◆ **TASK GOAL**
The entries below contain a stretch that opens with the line containing "GAS2: MQ-3 -> MQ-7" and closes with the line containing "IR2 pin GND: 5V -> GND"; set down that stretch exactly, both ends included, and nothing else.

=== DATA FOR PROCESSING ===

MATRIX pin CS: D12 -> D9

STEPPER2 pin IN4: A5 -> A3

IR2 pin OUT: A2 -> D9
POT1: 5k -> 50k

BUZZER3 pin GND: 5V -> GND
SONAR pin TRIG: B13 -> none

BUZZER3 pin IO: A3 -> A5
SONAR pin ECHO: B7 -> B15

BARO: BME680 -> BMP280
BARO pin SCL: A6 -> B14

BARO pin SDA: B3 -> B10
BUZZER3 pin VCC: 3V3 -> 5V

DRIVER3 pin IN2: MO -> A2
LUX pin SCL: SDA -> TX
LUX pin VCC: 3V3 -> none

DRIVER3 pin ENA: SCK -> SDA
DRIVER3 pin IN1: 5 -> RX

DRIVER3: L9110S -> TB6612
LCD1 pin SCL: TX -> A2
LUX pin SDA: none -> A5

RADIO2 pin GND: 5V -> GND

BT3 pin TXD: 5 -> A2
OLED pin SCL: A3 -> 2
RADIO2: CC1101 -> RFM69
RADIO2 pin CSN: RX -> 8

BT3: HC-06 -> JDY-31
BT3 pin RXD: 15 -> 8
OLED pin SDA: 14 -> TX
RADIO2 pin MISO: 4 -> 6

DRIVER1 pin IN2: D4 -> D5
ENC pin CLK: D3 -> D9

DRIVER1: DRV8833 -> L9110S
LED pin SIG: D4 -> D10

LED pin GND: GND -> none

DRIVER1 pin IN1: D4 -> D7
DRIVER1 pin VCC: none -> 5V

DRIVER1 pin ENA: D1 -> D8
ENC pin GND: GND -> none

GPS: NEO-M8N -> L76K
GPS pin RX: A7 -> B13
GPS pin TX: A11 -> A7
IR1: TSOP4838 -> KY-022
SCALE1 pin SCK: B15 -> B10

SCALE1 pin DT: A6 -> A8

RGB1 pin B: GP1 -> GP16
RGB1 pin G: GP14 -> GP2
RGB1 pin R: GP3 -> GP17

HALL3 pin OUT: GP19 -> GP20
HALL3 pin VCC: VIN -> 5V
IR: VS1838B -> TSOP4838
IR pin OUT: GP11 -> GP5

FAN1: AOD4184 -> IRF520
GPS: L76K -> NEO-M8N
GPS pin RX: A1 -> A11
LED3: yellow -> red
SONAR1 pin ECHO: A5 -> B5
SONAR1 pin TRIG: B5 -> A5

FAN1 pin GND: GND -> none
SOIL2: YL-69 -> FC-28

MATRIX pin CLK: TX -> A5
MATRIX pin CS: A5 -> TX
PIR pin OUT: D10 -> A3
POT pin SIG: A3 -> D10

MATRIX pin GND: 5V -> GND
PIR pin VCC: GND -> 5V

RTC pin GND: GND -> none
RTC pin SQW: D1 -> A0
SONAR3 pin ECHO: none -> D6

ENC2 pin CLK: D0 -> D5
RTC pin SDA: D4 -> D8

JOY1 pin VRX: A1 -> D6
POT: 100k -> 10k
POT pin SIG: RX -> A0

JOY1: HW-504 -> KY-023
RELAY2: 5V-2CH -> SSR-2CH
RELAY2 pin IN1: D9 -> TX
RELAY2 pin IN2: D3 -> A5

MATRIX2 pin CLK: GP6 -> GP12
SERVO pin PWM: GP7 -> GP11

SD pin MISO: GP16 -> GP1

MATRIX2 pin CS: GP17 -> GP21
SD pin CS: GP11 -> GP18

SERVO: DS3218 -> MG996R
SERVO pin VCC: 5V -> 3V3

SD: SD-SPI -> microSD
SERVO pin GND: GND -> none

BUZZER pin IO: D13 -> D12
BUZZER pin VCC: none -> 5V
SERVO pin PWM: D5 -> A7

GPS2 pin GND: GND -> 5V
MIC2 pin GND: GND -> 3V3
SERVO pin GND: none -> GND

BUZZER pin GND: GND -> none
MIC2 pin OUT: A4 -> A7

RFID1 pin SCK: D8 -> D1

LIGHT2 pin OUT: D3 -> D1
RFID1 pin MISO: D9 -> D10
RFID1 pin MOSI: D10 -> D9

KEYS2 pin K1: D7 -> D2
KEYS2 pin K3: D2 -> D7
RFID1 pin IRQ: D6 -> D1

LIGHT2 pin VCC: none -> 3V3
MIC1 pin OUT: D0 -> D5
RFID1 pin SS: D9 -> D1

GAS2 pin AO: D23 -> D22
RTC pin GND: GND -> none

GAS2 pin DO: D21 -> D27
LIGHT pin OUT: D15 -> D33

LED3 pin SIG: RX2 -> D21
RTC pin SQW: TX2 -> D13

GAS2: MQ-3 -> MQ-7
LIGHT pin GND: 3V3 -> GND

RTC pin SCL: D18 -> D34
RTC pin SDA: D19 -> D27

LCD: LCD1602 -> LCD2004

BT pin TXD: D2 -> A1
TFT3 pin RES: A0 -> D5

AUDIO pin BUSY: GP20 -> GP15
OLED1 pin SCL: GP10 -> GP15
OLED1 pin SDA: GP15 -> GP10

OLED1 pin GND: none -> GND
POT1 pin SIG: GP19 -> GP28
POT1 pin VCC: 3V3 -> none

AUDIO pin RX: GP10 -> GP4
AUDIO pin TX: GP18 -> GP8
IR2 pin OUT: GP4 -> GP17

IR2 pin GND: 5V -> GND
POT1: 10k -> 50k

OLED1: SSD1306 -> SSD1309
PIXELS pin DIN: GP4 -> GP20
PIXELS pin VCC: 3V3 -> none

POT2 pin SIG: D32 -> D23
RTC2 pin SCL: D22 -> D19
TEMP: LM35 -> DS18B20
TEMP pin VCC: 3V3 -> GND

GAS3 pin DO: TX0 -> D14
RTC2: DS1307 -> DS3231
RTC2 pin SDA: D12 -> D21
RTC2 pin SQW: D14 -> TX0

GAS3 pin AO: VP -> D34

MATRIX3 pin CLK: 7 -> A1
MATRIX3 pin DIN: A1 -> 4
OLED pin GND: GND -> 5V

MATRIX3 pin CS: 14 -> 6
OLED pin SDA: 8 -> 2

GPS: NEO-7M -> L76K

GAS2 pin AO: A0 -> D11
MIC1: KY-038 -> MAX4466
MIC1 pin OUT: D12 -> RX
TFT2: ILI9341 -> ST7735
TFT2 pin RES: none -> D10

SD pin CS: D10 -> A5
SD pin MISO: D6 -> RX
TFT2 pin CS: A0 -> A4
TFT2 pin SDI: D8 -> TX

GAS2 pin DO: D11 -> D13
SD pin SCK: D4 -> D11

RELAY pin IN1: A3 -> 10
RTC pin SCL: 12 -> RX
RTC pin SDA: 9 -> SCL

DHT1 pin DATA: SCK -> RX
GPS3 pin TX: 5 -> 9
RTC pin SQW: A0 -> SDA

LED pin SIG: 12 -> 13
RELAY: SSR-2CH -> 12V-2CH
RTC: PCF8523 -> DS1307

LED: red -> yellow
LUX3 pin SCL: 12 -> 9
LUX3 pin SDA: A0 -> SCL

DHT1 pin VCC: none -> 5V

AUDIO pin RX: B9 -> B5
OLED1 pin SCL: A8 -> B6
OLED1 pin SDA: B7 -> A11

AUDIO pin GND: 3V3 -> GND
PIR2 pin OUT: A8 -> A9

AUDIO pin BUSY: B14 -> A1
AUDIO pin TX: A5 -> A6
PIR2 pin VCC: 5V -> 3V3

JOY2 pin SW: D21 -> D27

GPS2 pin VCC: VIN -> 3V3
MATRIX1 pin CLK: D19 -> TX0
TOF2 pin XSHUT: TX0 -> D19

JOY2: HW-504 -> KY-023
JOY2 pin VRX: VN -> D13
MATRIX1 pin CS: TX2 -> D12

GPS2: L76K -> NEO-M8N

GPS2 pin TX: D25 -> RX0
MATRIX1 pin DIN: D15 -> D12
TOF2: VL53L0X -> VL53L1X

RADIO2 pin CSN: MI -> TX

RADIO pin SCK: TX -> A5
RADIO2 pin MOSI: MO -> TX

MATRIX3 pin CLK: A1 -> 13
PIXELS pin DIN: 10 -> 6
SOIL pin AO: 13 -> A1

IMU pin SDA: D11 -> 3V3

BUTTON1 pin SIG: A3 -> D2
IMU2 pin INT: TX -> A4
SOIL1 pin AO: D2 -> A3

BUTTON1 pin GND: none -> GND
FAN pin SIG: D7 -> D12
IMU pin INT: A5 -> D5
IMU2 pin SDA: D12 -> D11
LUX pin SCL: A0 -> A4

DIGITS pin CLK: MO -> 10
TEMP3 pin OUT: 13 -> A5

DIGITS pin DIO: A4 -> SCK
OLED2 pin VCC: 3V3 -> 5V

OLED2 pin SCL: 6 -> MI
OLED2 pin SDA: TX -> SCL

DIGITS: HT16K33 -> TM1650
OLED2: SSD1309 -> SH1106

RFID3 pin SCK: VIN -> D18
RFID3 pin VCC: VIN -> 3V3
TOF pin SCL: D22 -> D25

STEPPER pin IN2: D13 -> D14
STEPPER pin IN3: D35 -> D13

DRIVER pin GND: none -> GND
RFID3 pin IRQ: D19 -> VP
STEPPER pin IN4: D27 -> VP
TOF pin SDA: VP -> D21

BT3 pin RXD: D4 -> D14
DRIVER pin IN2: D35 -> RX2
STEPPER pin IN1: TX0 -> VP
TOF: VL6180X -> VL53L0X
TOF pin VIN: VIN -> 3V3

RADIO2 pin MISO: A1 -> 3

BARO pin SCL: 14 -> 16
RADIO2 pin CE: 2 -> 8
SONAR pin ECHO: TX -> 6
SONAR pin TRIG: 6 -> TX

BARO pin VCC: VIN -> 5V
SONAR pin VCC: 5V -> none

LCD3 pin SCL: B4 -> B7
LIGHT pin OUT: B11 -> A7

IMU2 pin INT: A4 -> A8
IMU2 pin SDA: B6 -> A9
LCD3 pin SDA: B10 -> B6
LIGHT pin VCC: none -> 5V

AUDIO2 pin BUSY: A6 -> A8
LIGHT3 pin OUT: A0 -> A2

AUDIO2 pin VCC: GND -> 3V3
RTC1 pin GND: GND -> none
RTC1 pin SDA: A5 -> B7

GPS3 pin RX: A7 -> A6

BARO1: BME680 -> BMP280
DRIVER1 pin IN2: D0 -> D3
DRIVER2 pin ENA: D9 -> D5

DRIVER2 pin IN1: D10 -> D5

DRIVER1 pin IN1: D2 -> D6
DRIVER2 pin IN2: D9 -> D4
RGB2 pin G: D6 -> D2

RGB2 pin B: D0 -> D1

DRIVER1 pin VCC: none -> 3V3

===

◆ **EXERCISE RESULT**
GAS2: MQ-3 -> MQ-7
LIGHT pin GND: 3V3 -> GND

RTC pin SCL: D18 -> D34
RTC pin SDA: D19 -> D27

LCD: LCD1602 -> LCD2004

BT pin TXD: D2 -> A1
TFT3 pin RES: A0 -> D5

AUDIO pin BUSY: GP20 -> GP15
OLED1 pin SCL: GP10 -> GP15
OLED1 pin SDA: GP15 -> GP10

OLED1 pin GND: none -> GND
POT1 pin SIG: GP19 -> GP28
POT1 pin VCC: 3V3 -> none

AUDIO pin RX: GP10 -> GP4
AUDIO pin TX: GP18 -> GP8
IR2 pin OUT: GP4 -> GP17

IR2 pin GND: 5V -> GND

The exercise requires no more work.